* _Provided data_
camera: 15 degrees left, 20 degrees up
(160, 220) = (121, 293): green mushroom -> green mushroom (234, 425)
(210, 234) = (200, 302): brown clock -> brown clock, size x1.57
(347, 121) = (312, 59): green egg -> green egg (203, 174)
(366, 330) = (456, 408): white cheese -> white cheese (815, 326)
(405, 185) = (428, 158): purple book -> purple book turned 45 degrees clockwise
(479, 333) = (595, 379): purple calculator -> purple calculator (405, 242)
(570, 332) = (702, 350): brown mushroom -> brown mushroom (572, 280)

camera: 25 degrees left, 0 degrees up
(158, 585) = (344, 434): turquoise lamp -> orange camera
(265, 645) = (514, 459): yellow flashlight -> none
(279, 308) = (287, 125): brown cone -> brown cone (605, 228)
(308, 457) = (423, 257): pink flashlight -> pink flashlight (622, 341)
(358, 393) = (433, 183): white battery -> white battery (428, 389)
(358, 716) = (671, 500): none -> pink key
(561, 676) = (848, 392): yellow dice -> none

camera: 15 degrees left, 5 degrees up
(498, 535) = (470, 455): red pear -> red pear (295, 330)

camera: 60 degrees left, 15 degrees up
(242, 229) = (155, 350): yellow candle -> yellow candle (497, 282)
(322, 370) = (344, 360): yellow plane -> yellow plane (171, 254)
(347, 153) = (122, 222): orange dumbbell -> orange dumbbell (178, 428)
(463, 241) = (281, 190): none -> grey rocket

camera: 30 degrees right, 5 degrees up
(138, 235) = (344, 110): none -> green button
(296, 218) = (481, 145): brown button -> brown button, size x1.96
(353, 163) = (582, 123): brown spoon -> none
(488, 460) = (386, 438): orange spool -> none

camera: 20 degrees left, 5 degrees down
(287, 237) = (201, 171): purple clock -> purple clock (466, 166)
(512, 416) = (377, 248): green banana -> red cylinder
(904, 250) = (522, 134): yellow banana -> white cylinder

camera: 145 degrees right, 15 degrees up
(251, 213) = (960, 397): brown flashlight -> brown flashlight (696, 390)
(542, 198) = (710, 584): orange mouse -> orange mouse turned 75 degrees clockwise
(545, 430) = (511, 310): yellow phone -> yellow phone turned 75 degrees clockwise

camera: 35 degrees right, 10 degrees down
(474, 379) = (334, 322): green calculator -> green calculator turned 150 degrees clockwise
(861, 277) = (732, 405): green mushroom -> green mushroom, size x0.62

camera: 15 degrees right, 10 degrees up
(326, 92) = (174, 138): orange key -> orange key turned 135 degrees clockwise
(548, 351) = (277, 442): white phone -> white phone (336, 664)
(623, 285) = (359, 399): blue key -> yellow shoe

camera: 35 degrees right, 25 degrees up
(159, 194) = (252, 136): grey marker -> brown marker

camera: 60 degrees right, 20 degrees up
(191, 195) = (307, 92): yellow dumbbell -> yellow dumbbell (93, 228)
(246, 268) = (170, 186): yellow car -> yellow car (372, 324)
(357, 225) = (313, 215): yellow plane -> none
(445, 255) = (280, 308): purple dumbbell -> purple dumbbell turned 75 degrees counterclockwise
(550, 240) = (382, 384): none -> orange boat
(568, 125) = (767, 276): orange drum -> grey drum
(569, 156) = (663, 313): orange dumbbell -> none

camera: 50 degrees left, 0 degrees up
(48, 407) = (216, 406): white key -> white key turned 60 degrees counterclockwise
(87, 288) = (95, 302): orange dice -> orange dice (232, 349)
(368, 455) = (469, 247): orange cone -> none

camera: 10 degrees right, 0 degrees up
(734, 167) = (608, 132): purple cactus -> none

* _To do_
Transcribe, with no changes, the listing above from its first line through the line with "(287, 237) = (201, 171): purple", including that line, and stop once it is done.

* _Written solution_
camera: 15 degrees left, 20 degrees up
(160, 220) = (121, 293): green mushroom -> green mushroom (234, 425)
(210, 234) = (200, 302): brown clock -> brown clock, size x1.57
(347, 121) = (312, 59): green egg -> green egg (203, 174)
(366, 330) = (456, 408): white cheese -> white cheese (815, 326)
(405, 185) = (428, 158): purple book -> purple book turned 45 degrees clockwise
(479, 333) = (595, 379): purple calculator -> purple calculator (405, 242)
(570, 332) = (702, 350): brown mushroom -> brown mushroom (572, 280)

camera: 25 degrees left, 0 degrees up
(158, 585) = (344, 434): turquoise lamp -> orange camera
(265, 645) = (514, 459): yellow flashlight -> none
(279, 308) = (287, 125): brown cone -> brown cone (605, 228)
(308, 457) = (423, 257): pink flashlight -> pink flashlight (622, 341)
(358, 393) = (433, 183): white battery -> white battery (428, 389)
(358, 716) = (671, 500): none -> pink key
(561, 676) = (848, 392): yellow dice -> none

camera: 15 degrees left, 5 degrees up
(498, 535) = (470, 455): red pear -> red pear (295, 330)

camera: 60 degrees left, 15 degrees up
(242, 229) = (155, 350): yellow candle -> yellow candle (497, 282)
(322, 370) = (344, 360): yellow plane -> yellow plane (171, 254)
(347, 153) = (122, 222): orange dumbbell -> orange dumbbell (178, 428)
(463, 241) = (281, 190): none -> grey rocket

camera: 30 degrees right, 5 degrees up
(138, 235) = (344, 110): none -> green button
(296, 218) = (481, 145): brown button -> brown button, size x1.96
(353, 163) = (582, 123): brown spoon -> none
(488, 460) = (386, 438): orange spool -> none

camera: 20 degrees left, 5 degrees down
(287, 237) = (201, 171): purple clock -> purple clock (466, 166)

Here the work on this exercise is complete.